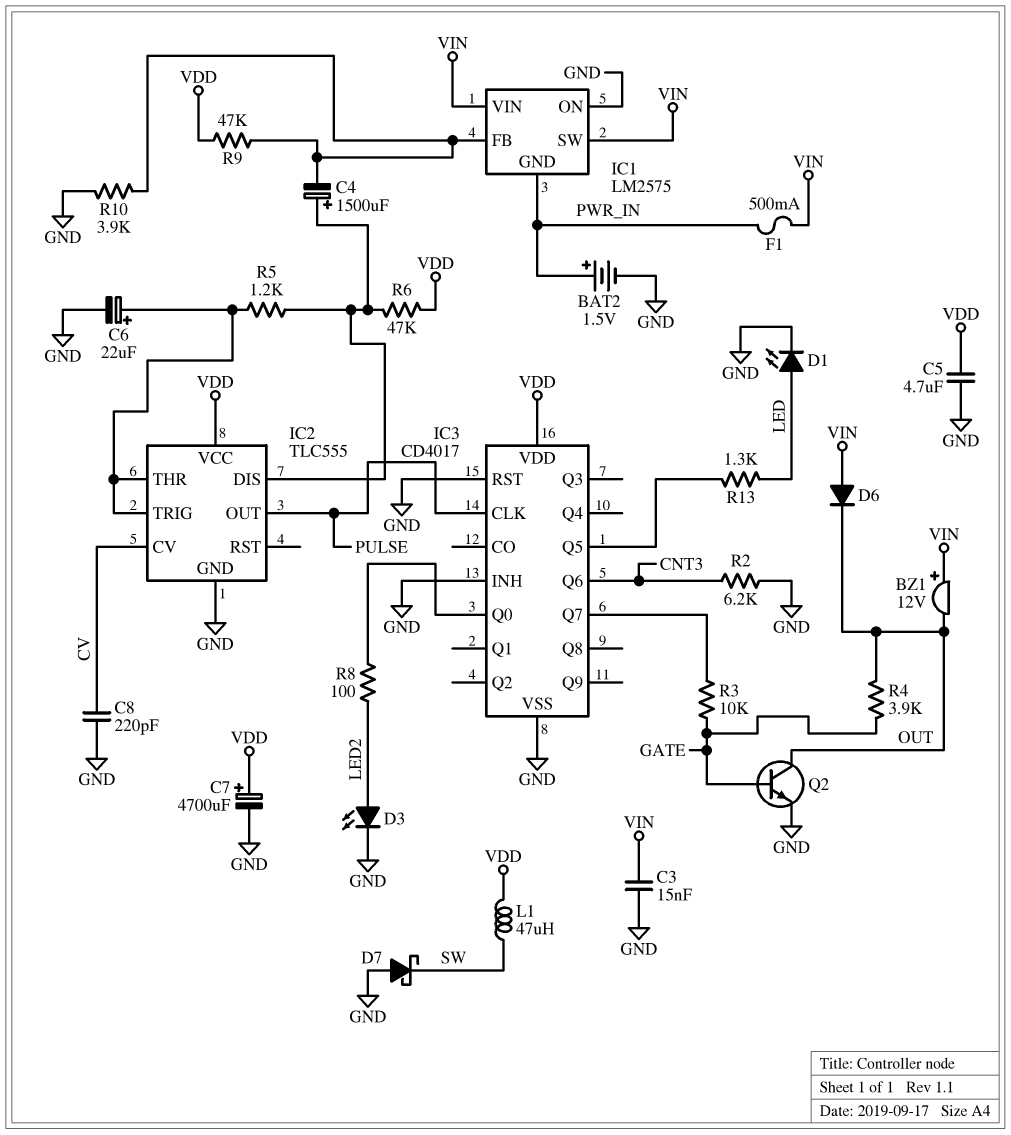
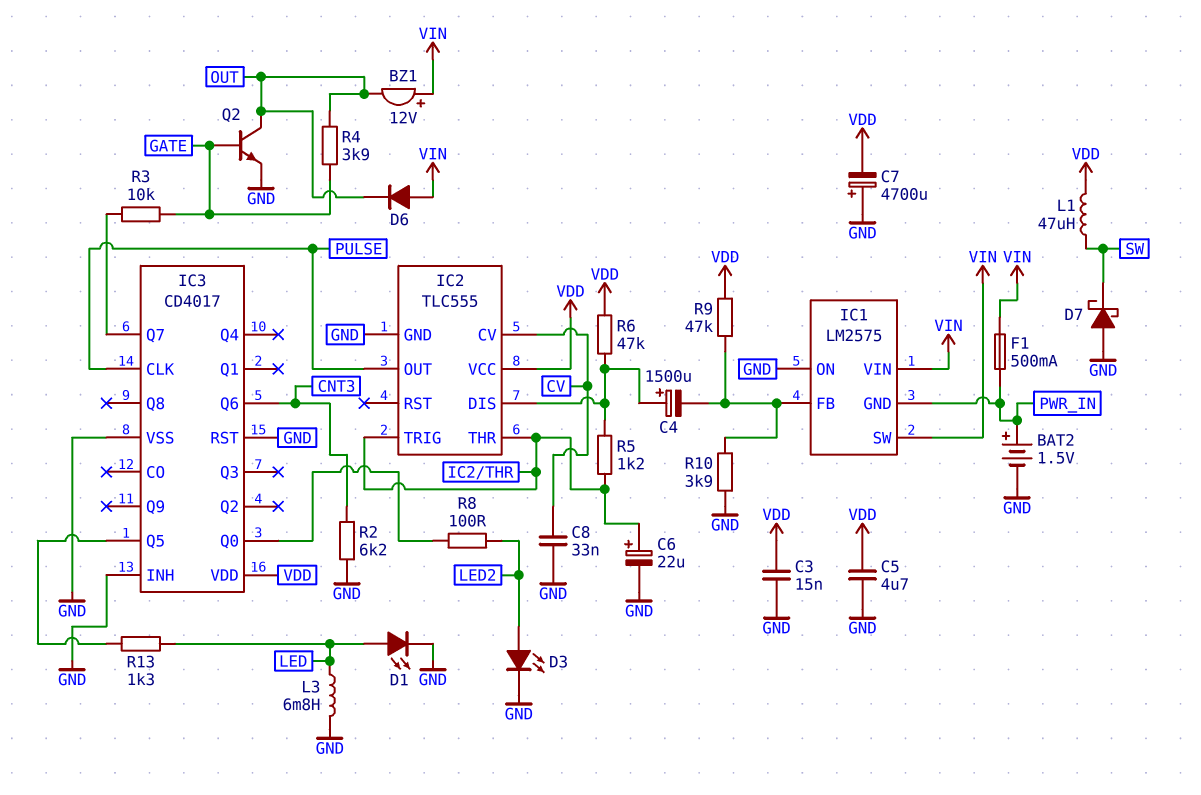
C3: 15nF (GND, VIN) -> 15nF (GND, VDD)
C7: 4700uF (plus VDD, minus GND) -> 4700uF (plus GND, minus VDD)
C8: 220pF (CV, GND) -> 33nF (CV, GND)
L3: none -> 6.8mH (GND, LED)

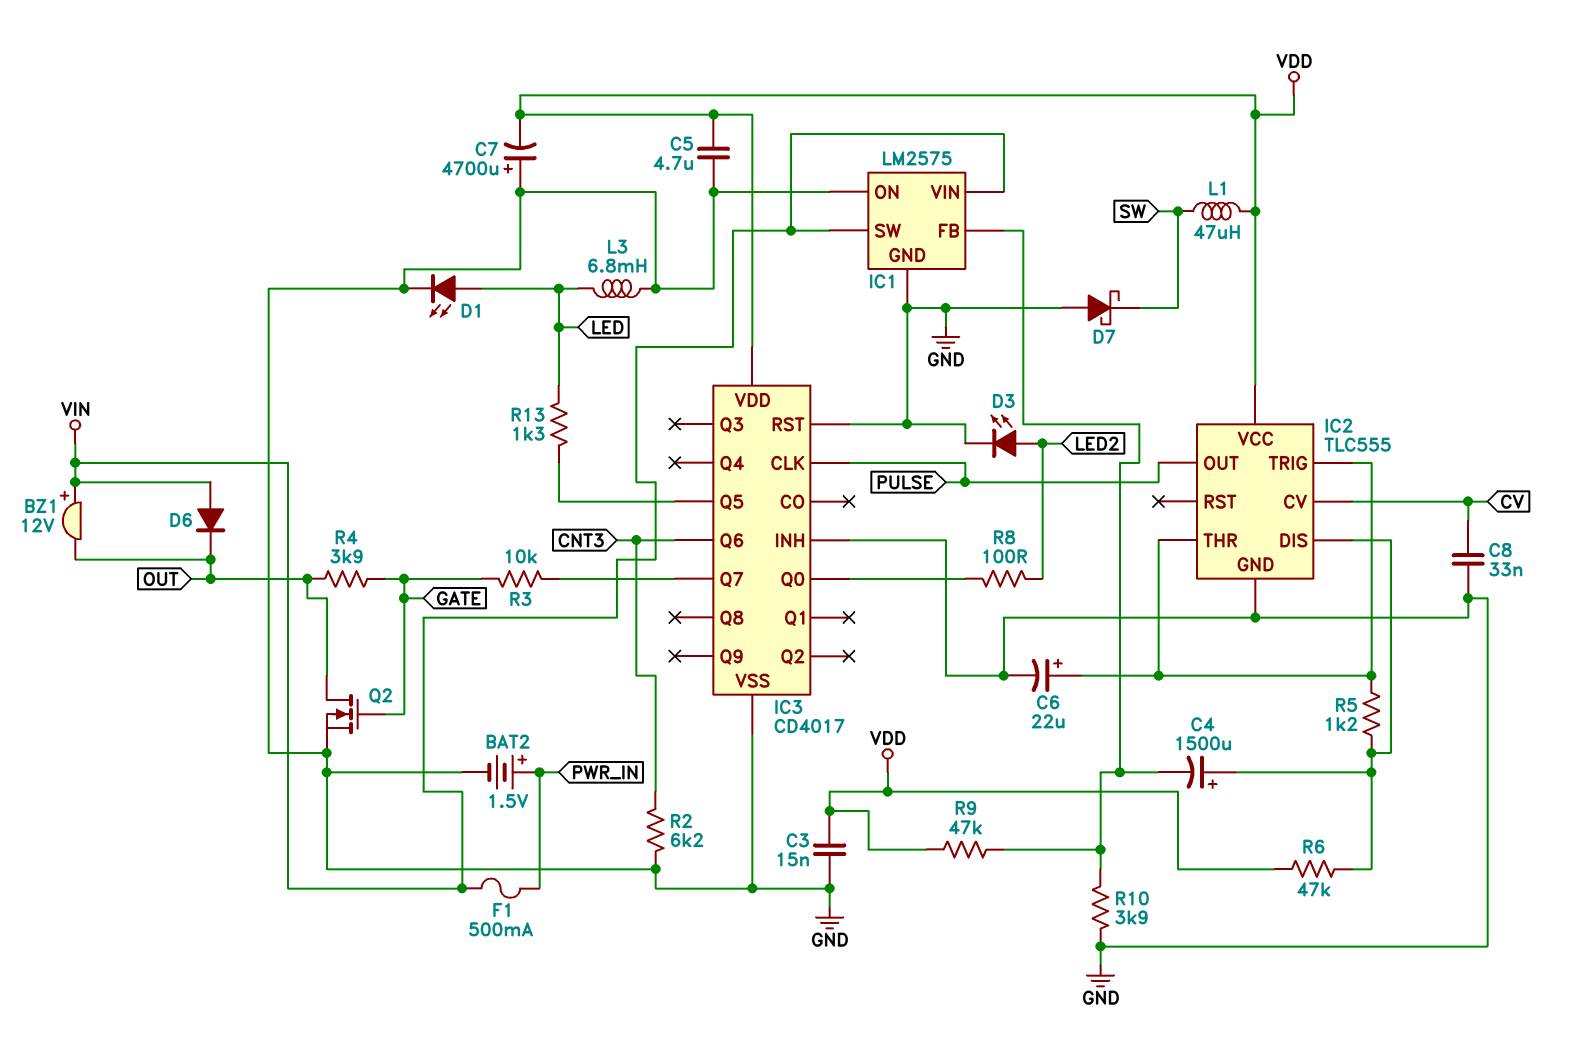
IC1 pin GND: PWR_IN -> GND
Q2: NPN (B GATE, C OUT, E GND) -> NMOS (G GATE, D OUT, S GND)

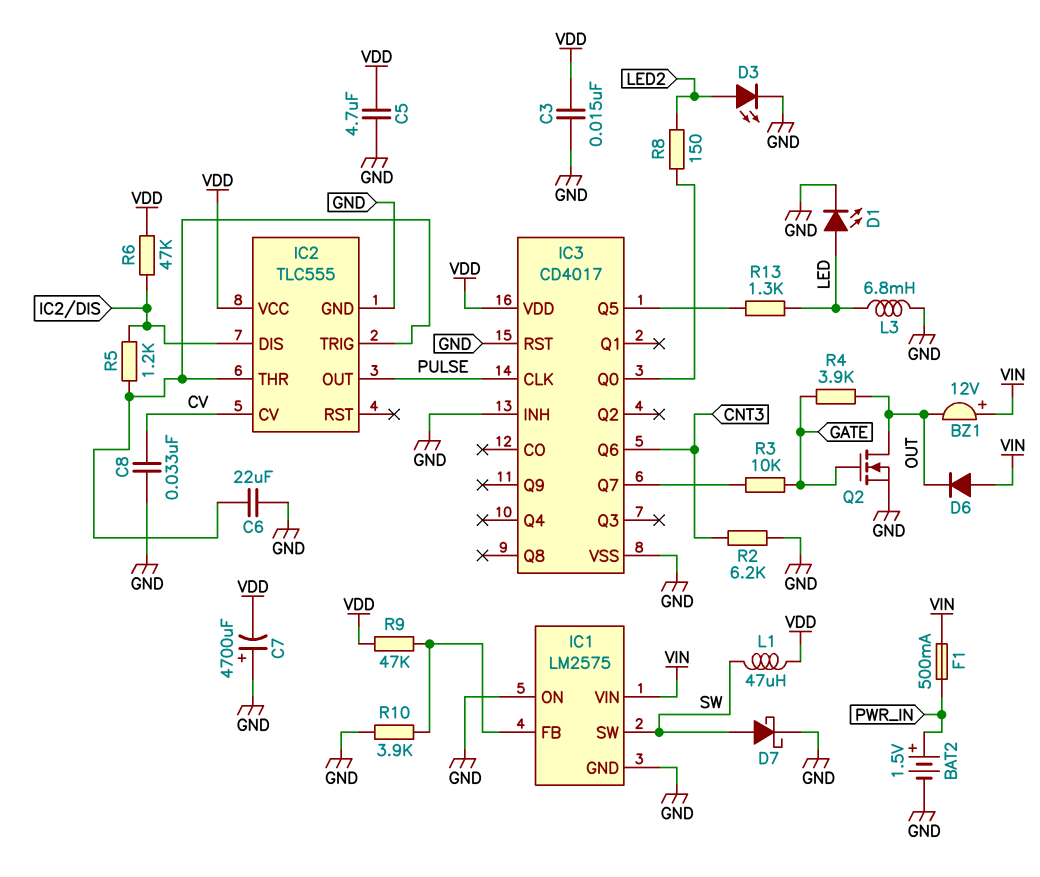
C4: 1500uF (plus IC2/DIS, minus IC1/FB) -> none
C6: 22uF (plus IC2/THR, minus GND) -> 22uF (GND, IC2/THR)
D7: schottky (A GND, K SW) -> schottky (A SW, K GND)
IC1 pin SW: VIN -> SW
R8: 100 (IC3/Q0, LED2) -> 150 (IC3/Q0, LED2)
--------------------------------------------------
_Exercise description_
Repeat the data above exactly, images excluded.

_Answer for the task_
C3: 15nF (GND, VIN) -> 15nF (GND, VDD)
C7: 4700uF (plus VDD, minus GND) -> 4700uF (plus GND, minus VDD)
C8: 220pF (CV, GND) -> 33nF (CV, GND)
L3: none -> 6.8mH (GND, LED)

IC1 pin GND: PWR_IN -> GND
Q2: NPN (B GATE, C OUT, E GND) -> NMOS (G GATE, D OUT, S GND)

C4: 1500uF (plus IC2/DIS, minus IC1/FB) -> none
C6: 22uF (plus IC2/THR, minus GND) -> 22uF (GND, IC2/THR)
D7: schottky (A GND, K SW) -> schottky (A SW, K GND)
IC1 pin SW: VIN -> SW
R8: 100 (IC3/Q0, LED2) -> 150 (IC3/Q0, LED2)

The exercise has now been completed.